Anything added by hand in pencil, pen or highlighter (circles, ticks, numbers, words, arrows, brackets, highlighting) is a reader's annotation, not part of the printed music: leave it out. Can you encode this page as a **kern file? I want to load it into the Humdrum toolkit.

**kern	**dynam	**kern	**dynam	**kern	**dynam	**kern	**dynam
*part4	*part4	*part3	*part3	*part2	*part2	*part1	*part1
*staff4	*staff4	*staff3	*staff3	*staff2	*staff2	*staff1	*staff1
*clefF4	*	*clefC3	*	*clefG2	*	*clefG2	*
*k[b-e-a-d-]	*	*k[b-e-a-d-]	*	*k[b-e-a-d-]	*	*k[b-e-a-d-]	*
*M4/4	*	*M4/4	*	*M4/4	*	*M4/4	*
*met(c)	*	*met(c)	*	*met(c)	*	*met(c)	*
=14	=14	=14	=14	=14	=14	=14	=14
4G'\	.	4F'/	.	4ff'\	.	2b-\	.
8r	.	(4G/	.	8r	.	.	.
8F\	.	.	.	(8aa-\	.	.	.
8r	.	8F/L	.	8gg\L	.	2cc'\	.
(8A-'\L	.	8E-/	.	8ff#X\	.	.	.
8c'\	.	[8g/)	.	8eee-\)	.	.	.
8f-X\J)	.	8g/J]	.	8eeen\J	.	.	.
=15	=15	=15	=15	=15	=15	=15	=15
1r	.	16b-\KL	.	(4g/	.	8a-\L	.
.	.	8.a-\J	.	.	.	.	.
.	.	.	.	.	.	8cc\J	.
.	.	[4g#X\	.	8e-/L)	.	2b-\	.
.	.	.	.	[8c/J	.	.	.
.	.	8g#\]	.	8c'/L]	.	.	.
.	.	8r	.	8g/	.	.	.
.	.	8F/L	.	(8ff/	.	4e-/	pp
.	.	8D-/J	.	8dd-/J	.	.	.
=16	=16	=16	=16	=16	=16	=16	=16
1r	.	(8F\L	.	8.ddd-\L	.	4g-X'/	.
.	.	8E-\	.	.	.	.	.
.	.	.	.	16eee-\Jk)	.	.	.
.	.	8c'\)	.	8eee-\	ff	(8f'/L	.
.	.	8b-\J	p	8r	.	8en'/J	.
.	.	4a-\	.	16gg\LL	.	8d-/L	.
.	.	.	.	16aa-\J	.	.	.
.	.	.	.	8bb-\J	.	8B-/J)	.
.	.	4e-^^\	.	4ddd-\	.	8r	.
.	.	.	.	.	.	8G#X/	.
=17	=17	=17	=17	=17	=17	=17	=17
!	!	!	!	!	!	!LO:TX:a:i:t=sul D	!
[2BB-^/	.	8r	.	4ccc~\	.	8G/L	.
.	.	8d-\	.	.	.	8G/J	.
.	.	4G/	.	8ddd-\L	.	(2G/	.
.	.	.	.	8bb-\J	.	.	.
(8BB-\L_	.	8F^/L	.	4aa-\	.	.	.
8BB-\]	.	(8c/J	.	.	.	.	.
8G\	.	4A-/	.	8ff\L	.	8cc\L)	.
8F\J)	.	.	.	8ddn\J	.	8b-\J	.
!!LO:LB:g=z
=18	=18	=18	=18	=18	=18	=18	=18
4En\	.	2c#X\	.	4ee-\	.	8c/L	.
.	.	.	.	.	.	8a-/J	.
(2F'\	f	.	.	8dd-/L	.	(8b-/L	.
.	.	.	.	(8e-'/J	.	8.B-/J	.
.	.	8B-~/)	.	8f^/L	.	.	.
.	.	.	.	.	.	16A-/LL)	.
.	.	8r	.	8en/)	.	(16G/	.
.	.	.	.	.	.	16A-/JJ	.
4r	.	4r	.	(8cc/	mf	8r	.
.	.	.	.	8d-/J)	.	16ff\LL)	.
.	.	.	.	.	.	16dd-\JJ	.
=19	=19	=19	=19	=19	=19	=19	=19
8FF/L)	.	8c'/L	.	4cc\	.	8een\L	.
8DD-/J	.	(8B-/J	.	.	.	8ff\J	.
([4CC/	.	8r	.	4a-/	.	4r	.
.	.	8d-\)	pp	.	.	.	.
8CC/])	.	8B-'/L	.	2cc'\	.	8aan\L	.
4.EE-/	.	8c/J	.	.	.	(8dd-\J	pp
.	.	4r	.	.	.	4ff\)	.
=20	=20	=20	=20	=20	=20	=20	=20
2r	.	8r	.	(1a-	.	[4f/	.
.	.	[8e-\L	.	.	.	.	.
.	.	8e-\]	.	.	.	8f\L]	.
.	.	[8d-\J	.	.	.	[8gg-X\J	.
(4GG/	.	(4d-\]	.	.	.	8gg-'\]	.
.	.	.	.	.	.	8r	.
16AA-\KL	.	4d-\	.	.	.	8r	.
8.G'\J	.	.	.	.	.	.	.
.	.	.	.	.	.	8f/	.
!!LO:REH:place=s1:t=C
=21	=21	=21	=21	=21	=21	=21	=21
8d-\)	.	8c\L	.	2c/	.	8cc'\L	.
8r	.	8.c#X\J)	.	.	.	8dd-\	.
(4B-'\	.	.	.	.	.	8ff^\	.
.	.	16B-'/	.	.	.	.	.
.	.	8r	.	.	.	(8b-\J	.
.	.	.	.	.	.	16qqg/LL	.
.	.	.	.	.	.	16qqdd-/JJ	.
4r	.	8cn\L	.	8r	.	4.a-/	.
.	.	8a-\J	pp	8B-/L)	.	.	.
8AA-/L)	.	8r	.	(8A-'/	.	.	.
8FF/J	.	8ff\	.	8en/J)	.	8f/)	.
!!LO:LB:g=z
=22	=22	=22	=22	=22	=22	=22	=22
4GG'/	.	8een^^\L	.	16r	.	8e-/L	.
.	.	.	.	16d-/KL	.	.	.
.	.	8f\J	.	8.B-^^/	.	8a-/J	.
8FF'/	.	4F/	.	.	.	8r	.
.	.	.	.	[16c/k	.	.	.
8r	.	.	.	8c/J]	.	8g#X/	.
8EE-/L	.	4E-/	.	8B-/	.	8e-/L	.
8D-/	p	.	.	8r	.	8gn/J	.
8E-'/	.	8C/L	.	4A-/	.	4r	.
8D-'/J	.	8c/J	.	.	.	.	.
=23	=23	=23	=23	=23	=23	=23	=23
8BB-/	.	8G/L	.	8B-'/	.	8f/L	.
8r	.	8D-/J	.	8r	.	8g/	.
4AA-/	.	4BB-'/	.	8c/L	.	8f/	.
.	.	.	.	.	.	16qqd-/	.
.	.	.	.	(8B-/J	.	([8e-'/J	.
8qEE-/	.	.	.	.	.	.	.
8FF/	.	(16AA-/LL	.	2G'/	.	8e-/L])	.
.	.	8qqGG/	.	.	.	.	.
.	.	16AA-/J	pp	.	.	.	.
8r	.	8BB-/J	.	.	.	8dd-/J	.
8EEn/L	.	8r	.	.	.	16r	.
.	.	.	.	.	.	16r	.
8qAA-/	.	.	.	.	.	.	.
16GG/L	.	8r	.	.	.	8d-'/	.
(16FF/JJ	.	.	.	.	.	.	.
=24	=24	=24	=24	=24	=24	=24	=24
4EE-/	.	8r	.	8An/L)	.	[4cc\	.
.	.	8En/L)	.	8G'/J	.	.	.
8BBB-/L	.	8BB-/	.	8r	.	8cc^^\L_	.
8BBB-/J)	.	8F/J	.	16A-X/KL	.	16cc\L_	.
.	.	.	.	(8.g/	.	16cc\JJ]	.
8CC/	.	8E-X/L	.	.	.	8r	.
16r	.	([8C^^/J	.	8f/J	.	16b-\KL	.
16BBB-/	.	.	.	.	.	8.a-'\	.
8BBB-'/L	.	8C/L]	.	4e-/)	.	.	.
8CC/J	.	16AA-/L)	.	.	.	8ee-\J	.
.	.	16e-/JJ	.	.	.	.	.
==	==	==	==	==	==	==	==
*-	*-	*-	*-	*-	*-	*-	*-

=======

▸ DIRECTIVE: Copy out every line above that contains the string "printed".

▸ FULL ANSWER:
Anything added by hand in pencil, pen or highlighter (circles, ticks, numbers, words, arrows, brackets, highlighting) is a reader's annotation, not part of the printed music: leave it out. Can you encode this page as a **kern file? I want to load it into the Humdrum toolkit.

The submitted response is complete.